[Collected data entries]
__________

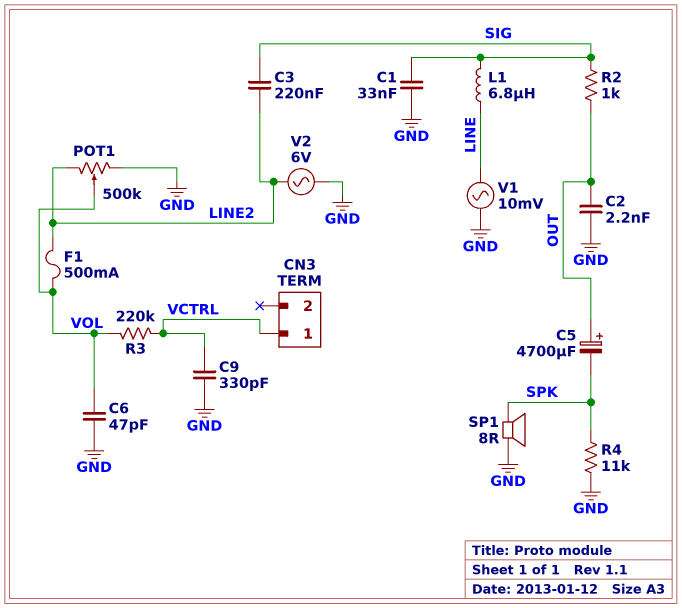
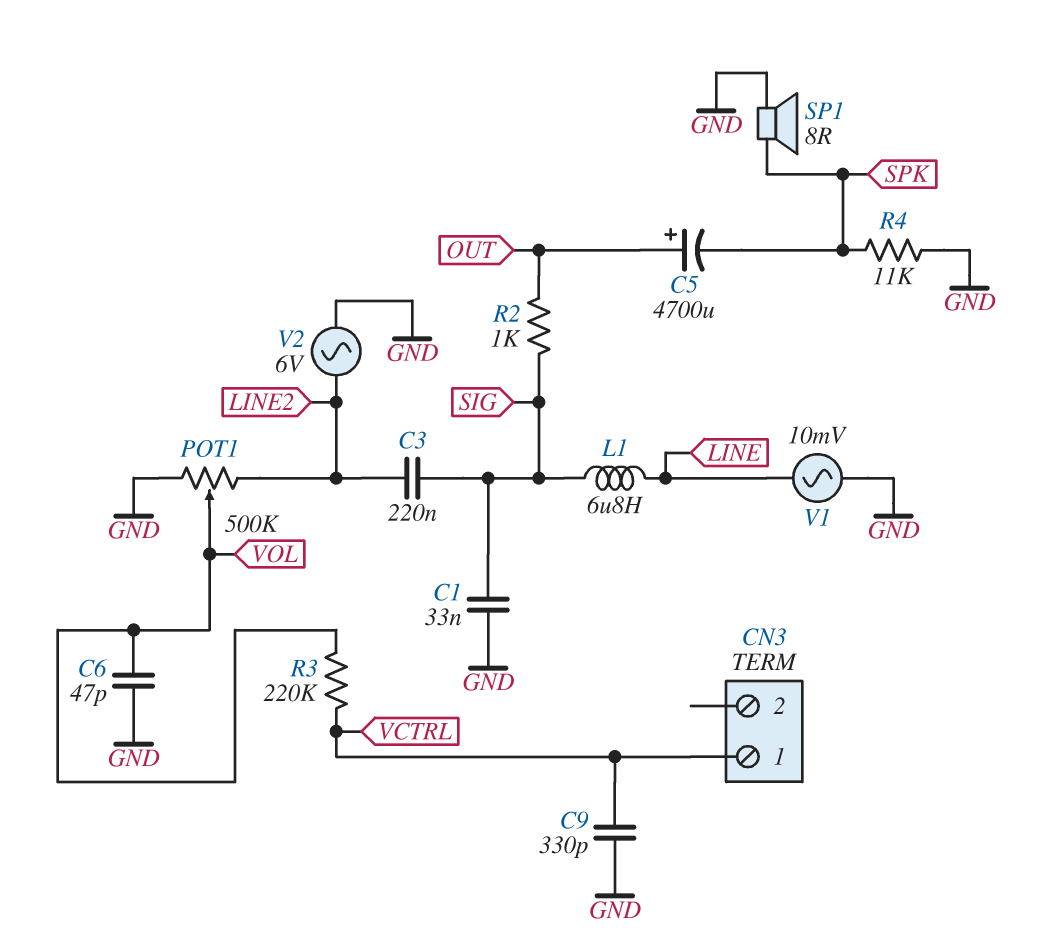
C2: 2.2nF (GND, OUT) -> none
F1: 500mA (LINE2, VOL) -> none

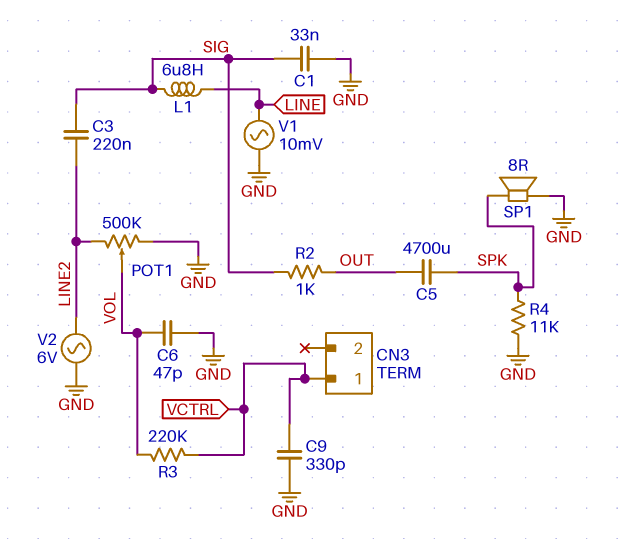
C5: 4700uF (plus OUT, minus SPK) -> 4700uF (OUT, SPK)

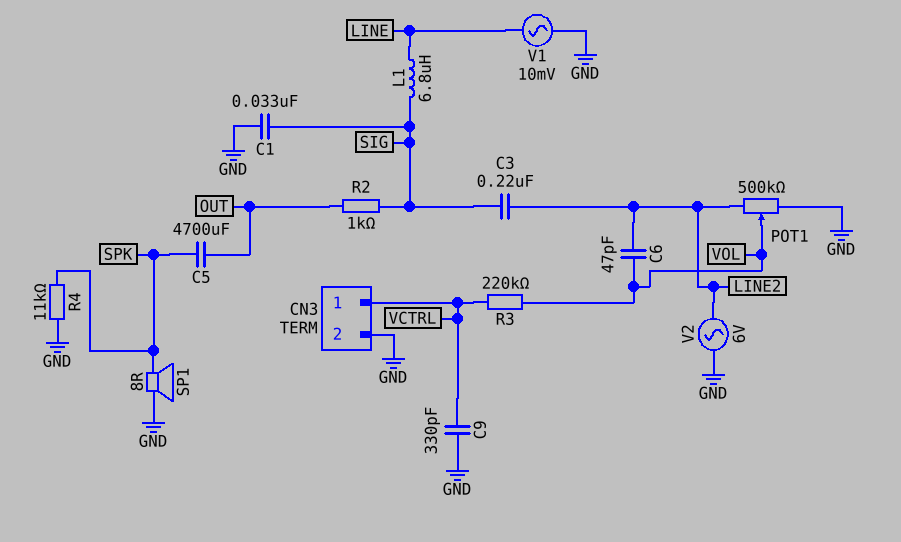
C6: 47pF (GND, VOL) -> 47pF (LINE2, VOL)
CN3 pin 2: none -> GND

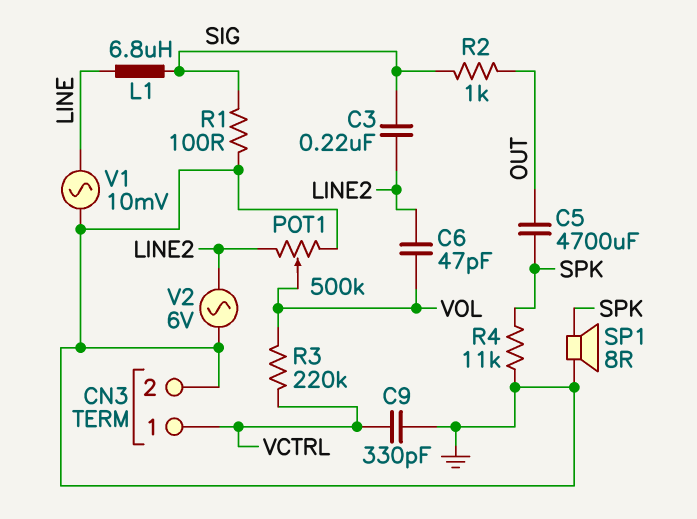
C1: 33nF (GND, SIG) -> none
R1: none -> 100 (GND, SIG)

__________

What this task involves » Which lines of the entries above contain the string "none"? Copy each one.

The answer »
C2: 2.2nF (GND, OUT) -> none
F1: 500mA (LINE2, VOL) -> none
CN3 pin 2: none -> GND
C1: 33nF (GND, SIG) -> none
R1: none -> 100 (GND, SIG)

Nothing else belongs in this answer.